Given data Start Marker

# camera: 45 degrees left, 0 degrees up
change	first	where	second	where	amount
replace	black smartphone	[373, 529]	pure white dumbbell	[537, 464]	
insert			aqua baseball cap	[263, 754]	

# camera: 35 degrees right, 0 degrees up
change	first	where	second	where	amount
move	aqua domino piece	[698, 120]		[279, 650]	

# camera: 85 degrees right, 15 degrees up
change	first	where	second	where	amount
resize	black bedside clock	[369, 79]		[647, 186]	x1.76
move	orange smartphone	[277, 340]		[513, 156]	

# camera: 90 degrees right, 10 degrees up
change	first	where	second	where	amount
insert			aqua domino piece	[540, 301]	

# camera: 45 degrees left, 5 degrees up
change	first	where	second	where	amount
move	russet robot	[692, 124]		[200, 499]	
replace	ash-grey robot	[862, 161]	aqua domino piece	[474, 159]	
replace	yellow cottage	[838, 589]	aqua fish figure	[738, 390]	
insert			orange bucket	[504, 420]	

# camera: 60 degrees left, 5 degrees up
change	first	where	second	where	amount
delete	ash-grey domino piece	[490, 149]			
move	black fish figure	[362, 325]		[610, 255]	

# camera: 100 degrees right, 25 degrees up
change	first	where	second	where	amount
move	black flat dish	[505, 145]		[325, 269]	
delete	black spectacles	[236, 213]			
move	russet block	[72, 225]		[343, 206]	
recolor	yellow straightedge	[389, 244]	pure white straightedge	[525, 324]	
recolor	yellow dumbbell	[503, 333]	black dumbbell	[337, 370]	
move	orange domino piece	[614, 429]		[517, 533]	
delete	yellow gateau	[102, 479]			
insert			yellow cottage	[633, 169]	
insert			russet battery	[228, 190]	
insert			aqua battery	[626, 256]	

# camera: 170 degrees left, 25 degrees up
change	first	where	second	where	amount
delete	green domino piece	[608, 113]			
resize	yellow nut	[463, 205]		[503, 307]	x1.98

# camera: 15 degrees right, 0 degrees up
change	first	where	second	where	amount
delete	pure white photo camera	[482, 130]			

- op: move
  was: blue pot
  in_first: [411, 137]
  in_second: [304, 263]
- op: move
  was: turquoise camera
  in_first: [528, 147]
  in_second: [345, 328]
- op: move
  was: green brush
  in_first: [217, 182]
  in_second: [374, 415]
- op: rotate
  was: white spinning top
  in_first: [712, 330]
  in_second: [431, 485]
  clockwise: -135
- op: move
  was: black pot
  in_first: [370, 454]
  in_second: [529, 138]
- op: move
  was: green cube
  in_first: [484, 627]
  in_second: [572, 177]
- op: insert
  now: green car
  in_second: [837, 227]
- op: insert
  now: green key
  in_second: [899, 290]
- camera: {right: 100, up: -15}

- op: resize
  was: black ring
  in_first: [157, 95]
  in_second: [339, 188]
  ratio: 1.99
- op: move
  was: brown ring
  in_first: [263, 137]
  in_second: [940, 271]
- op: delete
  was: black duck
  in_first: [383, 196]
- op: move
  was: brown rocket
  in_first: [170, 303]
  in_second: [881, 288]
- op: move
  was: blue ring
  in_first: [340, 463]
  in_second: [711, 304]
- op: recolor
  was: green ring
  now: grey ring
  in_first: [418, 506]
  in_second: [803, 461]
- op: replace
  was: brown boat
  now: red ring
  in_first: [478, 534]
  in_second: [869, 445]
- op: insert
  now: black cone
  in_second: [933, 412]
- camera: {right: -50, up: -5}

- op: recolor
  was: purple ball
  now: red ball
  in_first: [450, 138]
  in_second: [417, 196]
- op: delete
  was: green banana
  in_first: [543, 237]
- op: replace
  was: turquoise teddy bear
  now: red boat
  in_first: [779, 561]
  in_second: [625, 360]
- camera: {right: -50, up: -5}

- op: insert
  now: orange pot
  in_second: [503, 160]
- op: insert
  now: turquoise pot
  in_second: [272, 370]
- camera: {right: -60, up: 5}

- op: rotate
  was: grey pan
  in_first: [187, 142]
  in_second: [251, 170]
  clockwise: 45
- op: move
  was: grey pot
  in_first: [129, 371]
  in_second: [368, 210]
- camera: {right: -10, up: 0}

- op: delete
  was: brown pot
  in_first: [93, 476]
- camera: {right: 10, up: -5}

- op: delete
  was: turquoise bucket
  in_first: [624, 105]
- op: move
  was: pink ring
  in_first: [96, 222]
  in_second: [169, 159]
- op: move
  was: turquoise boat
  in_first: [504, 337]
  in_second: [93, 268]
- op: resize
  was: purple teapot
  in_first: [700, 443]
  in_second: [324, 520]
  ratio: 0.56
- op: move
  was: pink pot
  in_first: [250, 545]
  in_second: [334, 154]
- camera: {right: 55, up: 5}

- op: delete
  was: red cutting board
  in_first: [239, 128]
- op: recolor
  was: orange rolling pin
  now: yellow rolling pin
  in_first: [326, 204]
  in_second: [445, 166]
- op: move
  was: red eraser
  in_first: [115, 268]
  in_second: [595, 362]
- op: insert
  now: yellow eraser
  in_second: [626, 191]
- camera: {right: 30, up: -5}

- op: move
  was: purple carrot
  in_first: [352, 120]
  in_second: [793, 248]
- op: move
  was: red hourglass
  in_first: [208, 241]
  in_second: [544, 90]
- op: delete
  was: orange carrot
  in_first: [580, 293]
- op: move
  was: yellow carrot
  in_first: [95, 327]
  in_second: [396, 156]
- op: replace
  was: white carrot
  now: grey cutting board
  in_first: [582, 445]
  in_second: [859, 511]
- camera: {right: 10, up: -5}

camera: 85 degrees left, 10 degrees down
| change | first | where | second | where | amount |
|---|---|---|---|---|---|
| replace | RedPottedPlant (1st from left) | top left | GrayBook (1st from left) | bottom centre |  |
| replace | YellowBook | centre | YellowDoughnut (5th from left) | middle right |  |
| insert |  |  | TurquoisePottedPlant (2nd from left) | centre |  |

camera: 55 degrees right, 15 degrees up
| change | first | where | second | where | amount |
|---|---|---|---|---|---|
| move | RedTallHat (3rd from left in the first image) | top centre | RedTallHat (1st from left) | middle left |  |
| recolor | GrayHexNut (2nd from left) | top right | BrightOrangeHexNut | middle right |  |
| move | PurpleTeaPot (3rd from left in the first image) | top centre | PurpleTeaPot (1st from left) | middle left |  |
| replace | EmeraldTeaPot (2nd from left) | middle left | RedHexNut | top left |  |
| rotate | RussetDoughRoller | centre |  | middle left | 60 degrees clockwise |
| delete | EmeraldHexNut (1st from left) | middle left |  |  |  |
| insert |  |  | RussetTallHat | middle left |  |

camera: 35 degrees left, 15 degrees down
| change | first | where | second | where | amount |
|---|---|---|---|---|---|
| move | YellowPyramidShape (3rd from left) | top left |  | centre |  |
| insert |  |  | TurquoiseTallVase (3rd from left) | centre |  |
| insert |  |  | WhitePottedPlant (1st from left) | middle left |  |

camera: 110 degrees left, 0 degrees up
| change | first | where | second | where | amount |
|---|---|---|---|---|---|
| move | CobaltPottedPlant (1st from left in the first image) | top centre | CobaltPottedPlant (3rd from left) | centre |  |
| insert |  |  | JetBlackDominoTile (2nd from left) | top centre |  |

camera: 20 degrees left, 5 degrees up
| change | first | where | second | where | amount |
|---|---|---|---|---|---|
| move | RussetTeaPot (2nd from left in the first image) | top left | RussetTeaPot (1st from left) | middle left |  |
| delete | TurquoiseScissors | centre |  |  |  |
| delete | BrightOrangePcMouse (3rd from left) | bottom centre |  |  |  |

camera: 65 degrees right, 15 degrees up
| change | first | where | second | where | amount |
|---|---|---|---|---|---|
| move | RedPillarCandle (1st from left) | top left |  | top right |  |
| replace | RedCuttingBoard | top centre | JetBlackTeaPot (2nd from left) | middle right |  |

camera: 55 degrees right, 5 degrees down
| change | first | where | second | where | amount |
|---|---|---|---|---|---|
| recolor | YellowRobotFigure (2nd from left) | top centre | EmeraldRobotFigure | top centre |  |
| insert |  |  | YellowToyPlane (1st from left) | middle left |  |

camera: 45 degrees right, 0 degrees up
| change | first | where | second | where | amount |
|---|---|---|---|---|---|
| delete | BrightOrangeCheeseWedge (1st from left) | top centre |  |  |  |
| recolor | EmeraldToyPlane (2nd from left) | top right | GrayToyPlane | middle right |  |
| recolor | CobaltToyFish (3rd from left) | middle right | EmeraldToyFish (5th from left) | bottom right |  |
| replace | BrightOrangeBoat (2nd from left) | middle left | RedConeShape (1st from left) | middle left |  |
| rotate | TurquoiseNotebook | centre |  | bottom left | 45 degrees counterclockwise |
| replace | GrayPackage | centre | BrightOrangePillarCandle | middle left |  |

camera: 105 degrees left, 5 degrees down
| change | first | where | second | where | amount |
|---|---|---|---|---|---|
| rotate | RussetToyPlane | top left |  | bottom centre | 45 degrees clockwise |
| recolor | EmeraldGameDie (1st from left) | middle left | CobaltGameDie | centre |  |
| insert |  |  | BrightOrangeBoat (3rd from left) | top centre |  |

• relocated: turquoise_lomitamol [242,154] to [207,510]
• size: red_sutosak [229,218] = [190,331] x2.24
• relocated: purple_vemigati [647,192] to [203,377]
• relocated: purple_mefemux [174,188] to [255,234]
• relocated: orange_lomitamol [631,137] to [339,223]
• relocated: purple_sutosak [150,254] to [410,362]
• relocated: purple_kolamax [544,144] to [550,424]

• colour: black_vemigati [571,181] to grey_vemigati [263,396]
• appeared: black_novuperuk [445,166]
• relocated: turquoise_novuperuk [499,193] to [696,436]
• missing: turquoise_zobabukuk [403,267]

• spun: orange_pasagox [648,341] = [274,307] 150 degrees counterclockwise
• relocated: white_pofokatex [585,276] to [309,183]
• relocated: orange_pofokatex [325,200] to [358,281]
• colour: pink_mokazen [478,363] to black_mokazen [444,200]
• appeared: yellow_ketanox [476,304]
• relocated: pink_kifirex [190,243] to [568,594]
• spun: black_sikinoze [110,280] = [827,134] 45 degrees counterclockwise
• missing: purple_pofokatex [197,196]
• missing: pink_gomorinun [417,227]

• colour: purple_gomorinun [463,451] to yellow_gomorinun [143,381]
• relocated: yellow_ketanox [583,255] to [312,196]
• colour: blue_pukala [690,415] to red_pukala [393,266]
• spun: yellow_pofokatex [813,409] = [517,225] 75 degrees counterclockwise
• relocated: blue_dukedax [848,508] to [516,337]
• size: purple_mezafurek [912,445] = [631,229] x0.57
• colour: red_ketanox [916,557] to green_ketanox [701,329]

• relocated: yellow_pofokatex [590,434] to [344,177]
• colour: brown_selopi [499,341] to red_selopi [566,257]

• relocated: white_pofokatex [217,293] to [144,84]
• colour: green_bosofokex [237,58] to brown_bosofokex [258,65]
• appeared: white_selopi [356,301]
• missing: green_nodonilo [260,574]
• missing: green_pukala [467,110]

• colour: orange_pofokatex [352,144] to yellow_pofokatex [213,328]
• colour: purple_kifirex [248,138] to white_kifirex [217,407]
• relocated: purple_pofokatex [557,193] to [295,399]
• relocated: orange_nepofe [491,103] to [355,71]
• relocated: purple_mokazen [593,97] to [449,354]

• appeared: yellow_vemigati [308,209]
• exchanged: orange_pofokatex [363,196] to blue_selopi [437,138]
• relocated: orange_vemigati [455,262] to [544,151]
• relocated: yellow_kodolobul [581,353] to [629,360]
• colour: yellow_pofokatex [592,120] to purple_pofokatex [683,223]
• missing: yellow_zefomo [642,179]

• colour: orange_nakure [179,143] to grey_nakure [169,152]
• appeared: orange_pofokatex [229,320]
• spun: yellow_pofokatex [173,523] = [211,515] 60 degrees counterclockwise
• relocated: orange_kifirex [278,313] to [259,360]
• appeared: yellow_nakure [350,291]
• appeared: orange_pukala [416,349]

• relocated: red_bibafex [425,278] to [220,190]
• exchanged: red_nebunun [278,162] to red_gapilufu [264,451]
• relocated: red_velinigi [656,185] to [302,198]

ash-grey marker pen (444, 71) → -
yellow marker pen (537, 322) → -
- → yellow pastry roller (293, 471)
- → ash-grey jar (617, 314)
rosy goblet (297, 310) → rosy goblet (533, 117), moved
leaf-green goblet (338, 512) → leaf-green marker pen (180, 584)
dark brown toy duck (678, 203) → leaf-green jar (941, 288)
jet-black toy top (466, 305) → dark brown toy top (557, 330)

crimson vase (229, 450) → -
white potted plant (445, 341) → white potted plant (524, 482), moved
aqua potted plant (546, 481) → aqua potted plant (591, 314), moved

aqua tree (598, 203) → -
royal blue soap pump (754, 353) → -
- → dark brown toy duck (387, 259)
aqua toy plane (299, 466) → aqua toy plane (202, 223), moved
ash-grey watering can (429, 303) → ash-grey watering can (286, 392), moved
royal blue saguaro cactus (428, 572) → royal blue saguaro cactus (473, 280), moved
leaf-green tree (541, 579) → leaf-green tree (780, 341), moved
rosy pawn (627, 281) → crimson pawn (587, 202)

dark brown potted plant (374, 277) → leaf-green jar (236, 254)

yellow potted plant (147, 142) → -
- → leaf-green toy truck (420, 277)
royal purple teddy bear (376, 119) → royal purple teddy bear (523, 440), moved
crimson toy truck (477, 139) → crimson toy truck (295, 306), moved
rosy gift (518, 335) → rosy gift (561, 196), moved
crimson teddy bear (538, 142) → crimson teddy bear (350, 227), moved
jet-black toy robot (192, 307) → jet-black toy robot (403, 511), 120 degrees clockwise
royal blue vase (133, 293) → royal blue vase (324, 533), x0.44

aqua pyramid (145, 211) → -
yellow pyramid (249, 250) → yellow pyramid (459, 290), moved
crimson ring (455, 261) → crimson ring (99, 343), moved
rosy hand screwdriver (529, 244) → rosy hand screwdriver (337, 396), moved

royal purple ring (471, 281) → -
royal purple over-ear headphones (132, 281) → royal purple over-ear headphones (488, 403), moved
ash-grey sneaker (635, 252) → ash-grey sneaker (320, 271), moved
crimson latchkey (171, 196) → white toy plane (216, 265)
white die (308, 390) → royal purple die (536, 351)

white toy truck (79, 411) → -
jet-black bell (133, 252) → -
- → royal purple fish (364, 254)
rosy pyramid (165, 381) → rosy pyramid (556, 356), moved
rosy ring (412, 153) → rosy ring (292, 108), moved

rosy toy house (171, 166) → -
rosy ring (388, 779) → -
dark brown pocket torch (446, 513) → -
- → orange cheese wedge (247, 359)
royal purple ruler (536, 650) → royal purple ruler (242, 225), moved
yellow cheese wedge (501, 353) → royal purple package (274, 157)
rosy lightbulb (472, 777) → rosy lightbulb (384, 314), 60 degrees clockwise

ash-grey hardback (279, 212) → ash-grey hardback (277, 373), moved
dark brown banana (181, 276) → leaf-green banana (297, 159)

Given data End Marker

# Task prompt:
Scan the entries above for the line containing "now: green car", and copy it and all lines after it exactly, down to and including the line containing "in_second: [899, 290]".

# Exercise output:
  now: green car
  in_second: [837, 227]
- op: insert
  now: green key
  in_second: [899, 290]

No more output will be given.